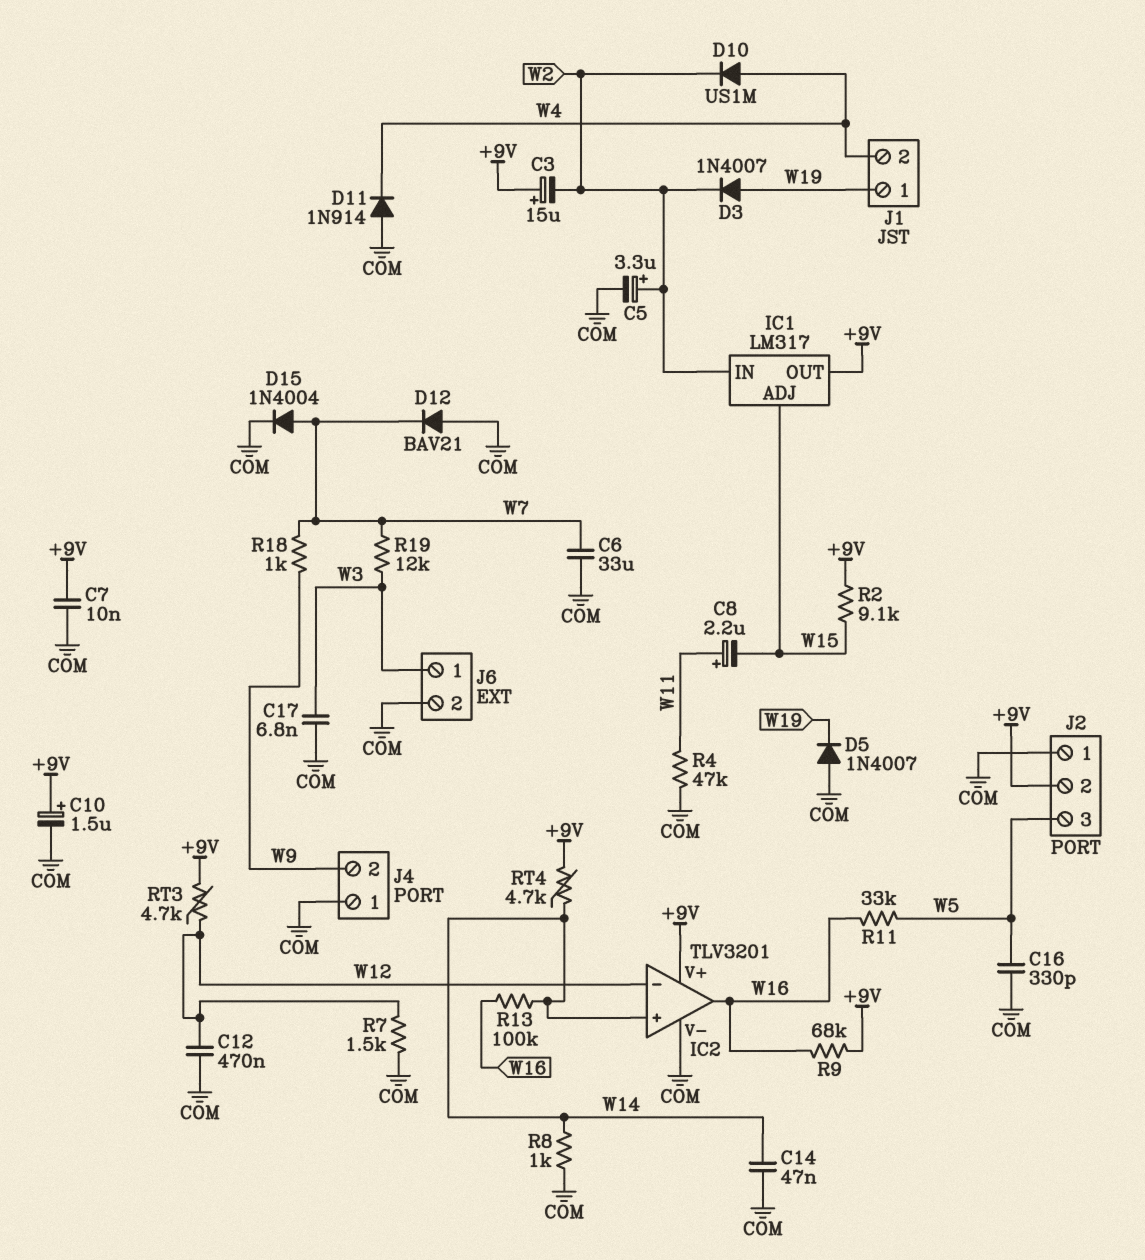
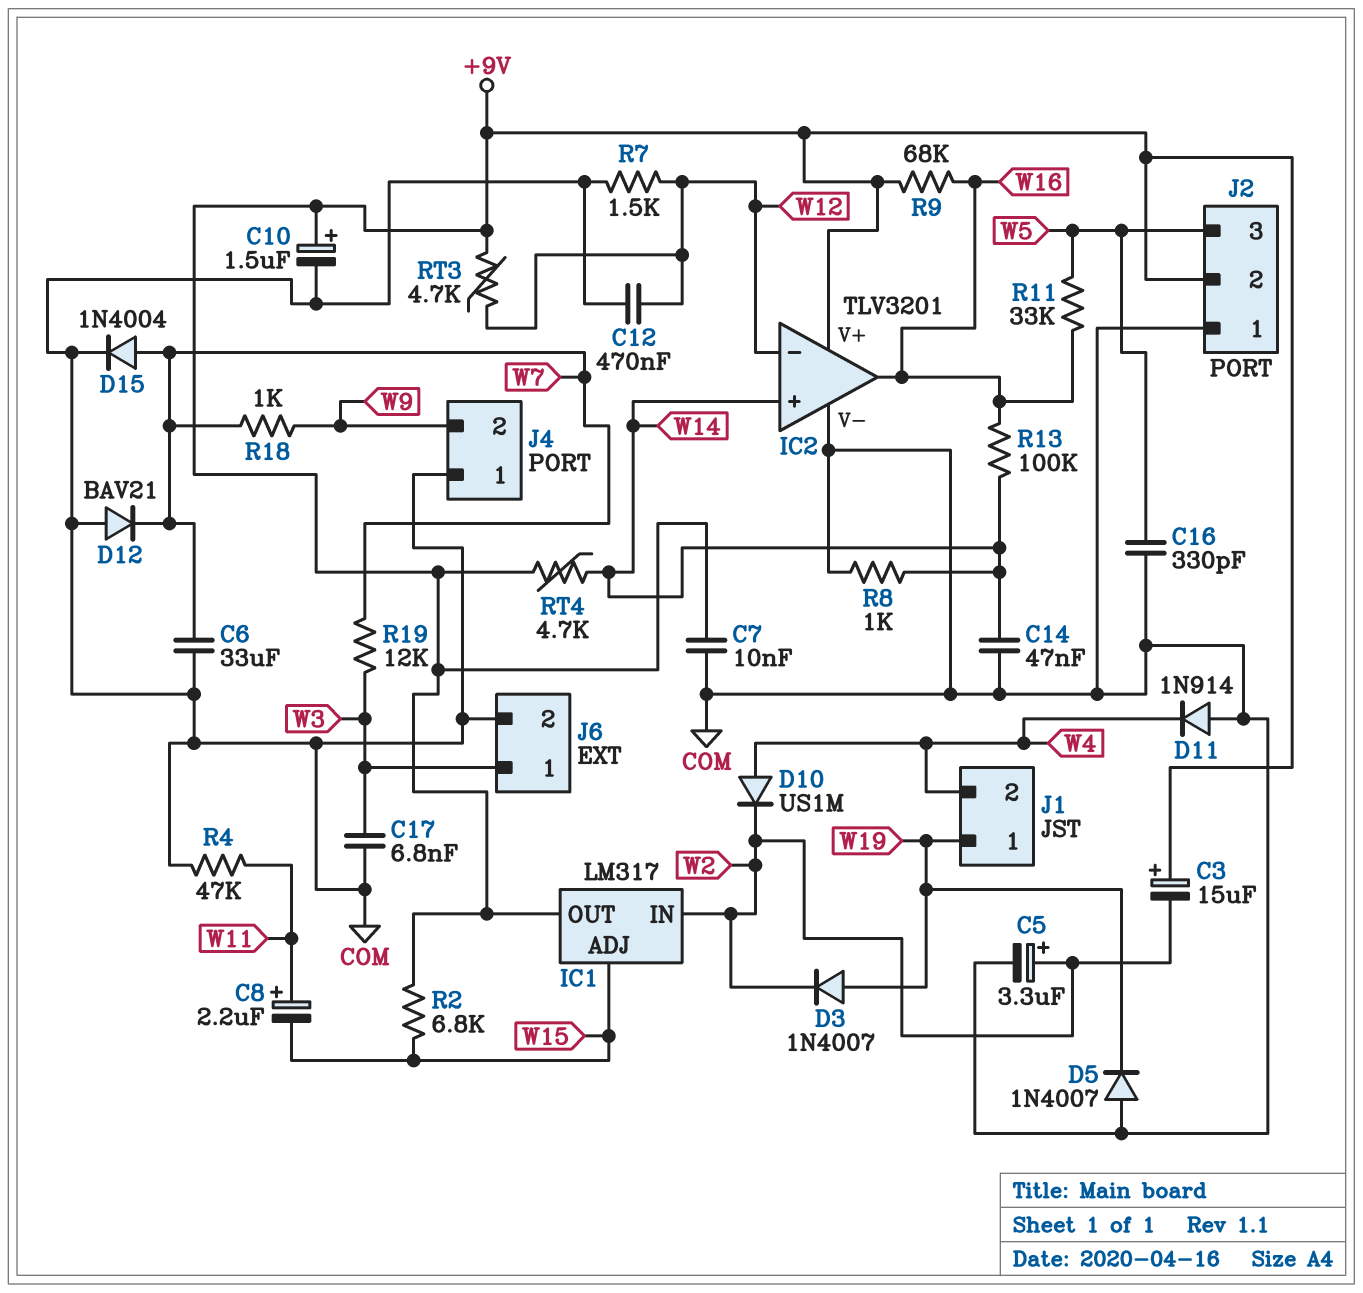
R2: 9.1k (+9V, W15) -> 6.8k (+9V, W15)

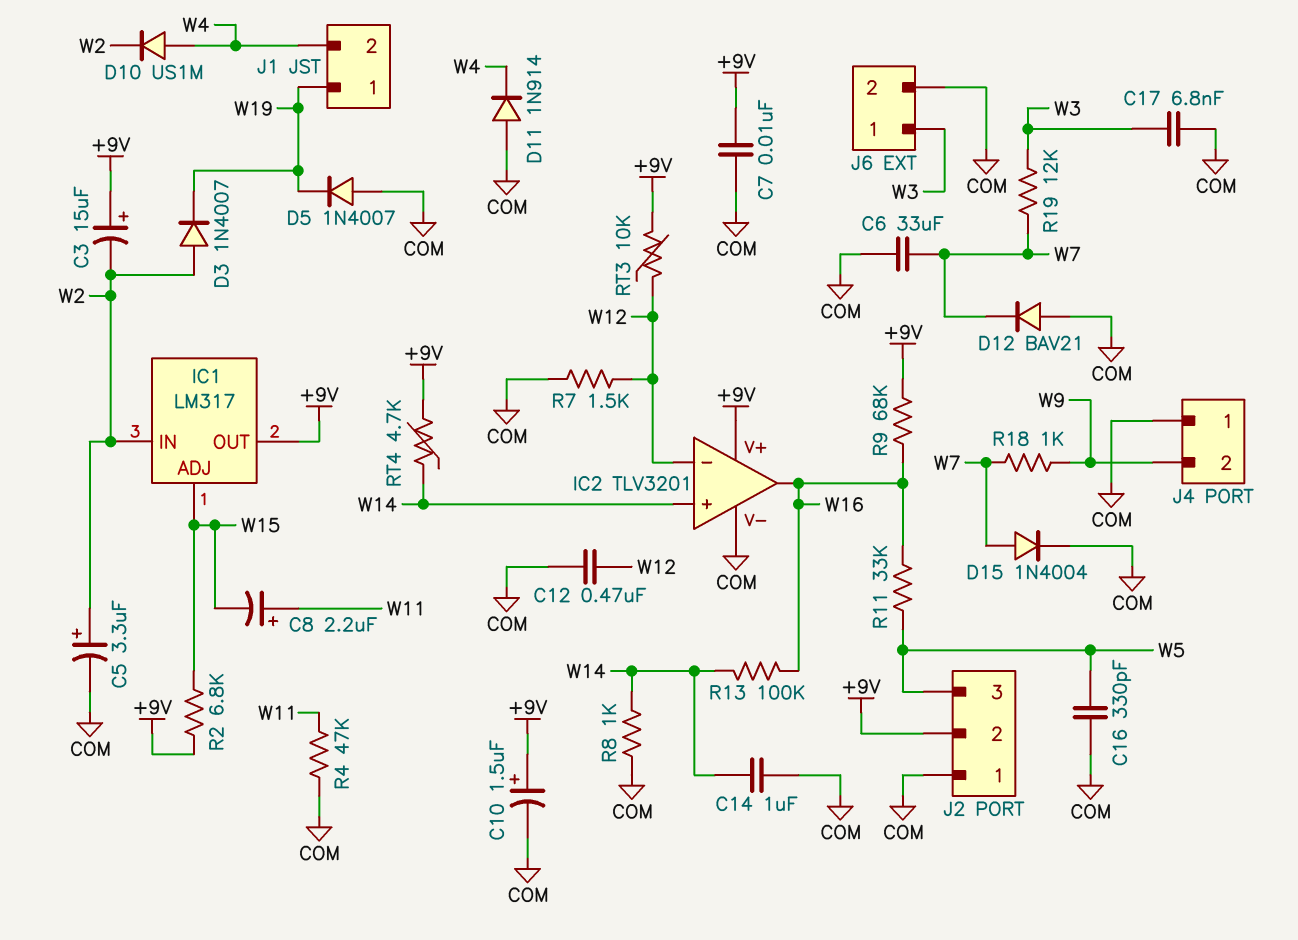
C14: 47nF (COM, W14) -> 1uF (COM, W14)
D3: diode 1N4007 (A W19, K W2) -> diode 1N4007 (A W2, K W19)
RT3: 4.7k (+9V, W12) -> 10k (+9V, W12)

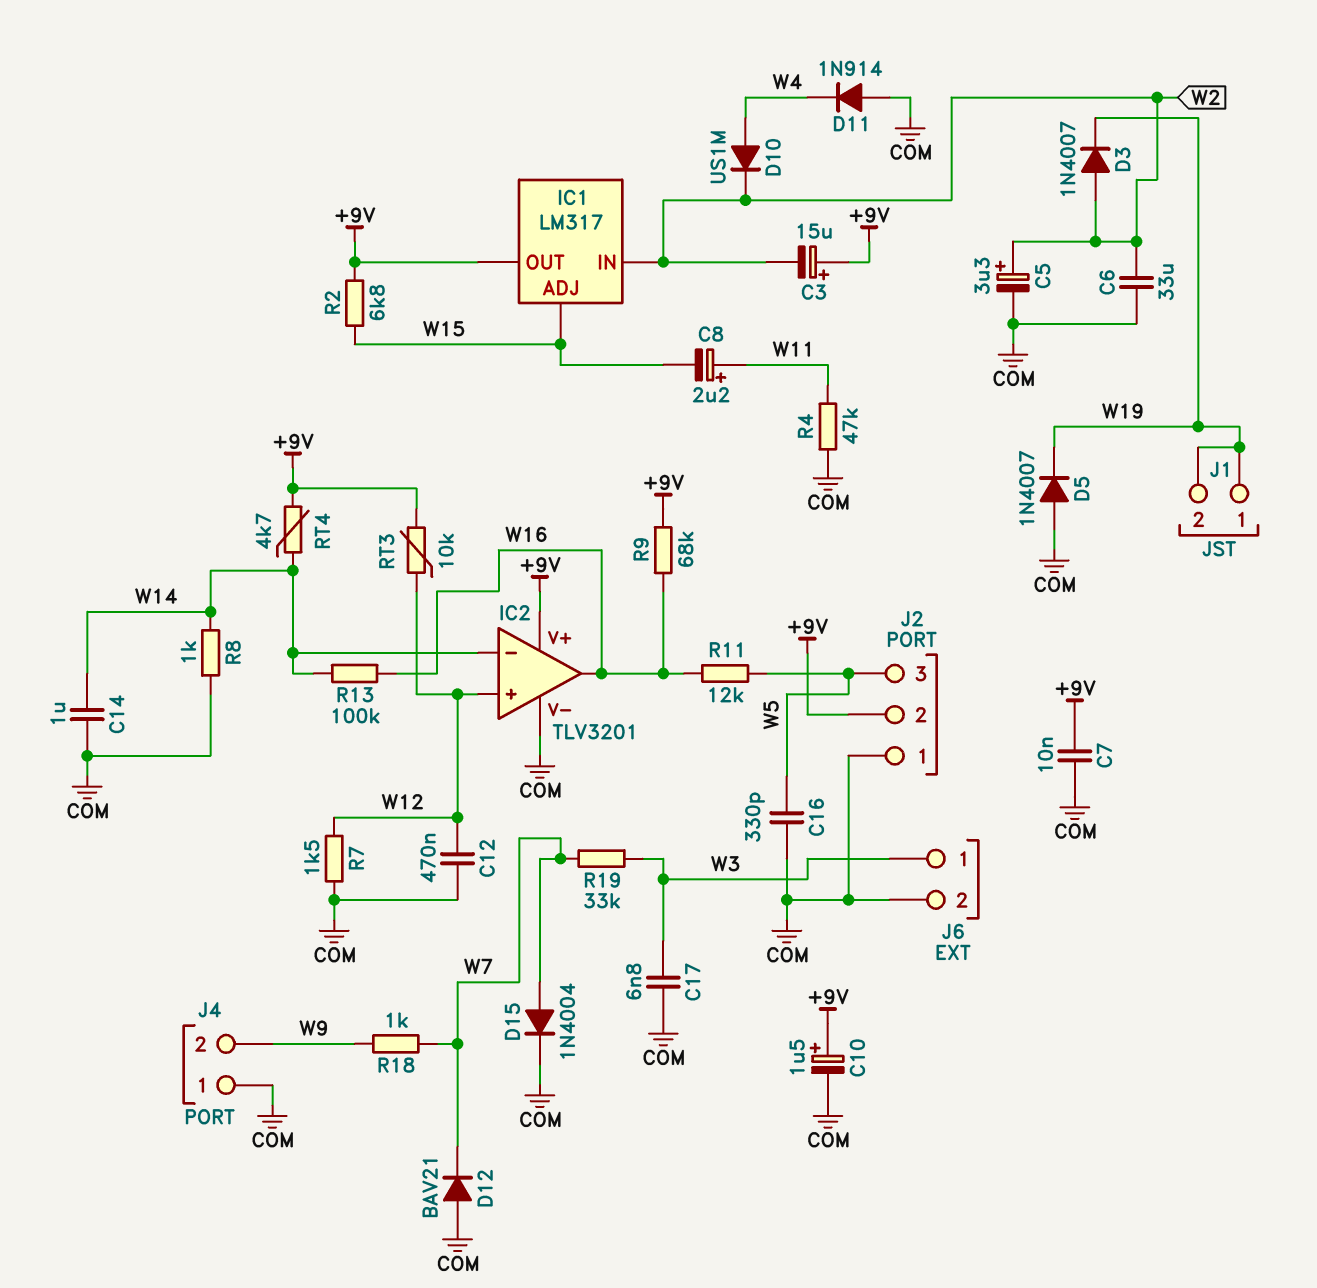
C6: 33uF (COM, W7) -> 33uF (COM, W2)
IC2 pin in+: W14 -> W12
IC2 pin in-: W12 -> W14
J1 pin 2: W4 -> W19
R11: 33k (W5, W16) -> 12k (W5, W16)
R19: 12k (W3, W7) -> 33k (W3, W7)

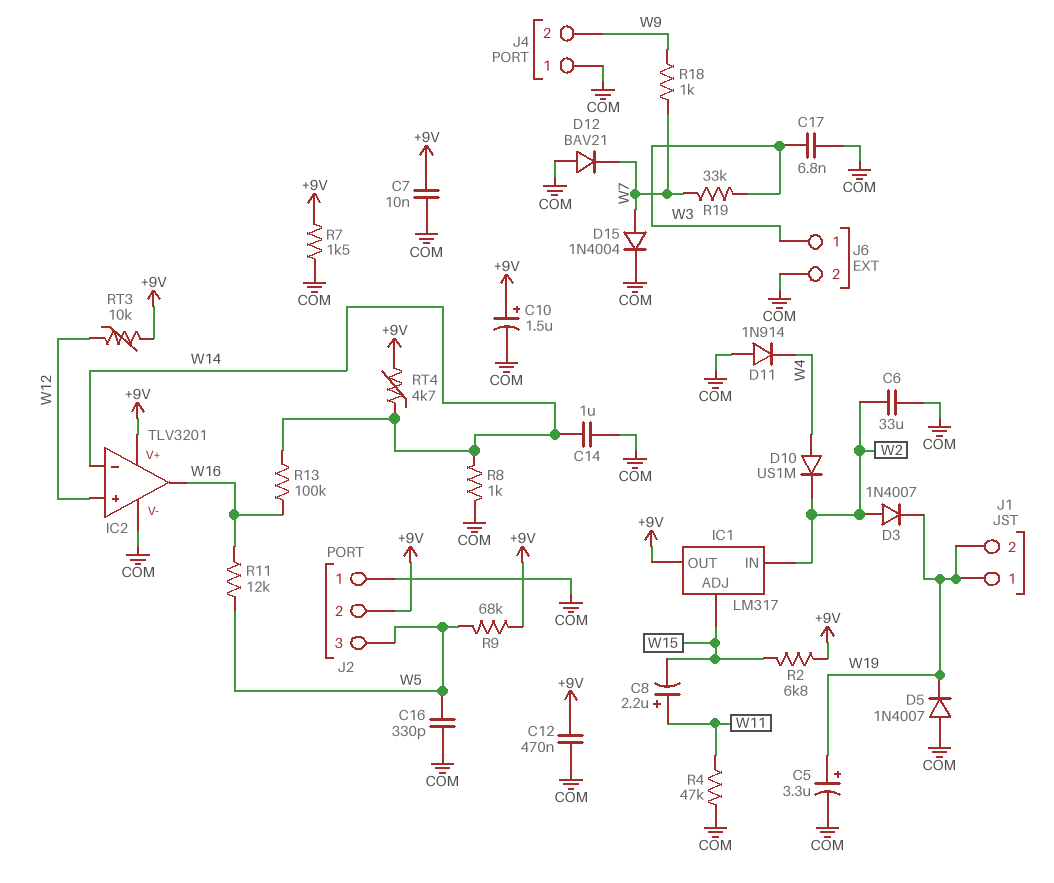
C3: 15uF (plus +9V, minus W2) -> none
C5: 3.3uF (plus W2, minus COM) -> 3.3uF (plus W19, minus COM)
C12: 470nF (COM, W12) -> 470nF (+9V, COM)
R7: 1.5k (COM, W12) -> 1.5k (+9V, COM)
R9: 68k (+9V, W16) -> 68k (+9V, W5)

● ● ● ● ●

# TASK TO COMPLETE:
Lines with "minus" in them are what the answer must contain; copy each from the records above.

# ANSWER SPACE:
C3: 15uF (plus +9V, minus W2) -> none
C5: 3.3uF (plus W2, minus COM) -> 3.3uF (plus W19, minus COM)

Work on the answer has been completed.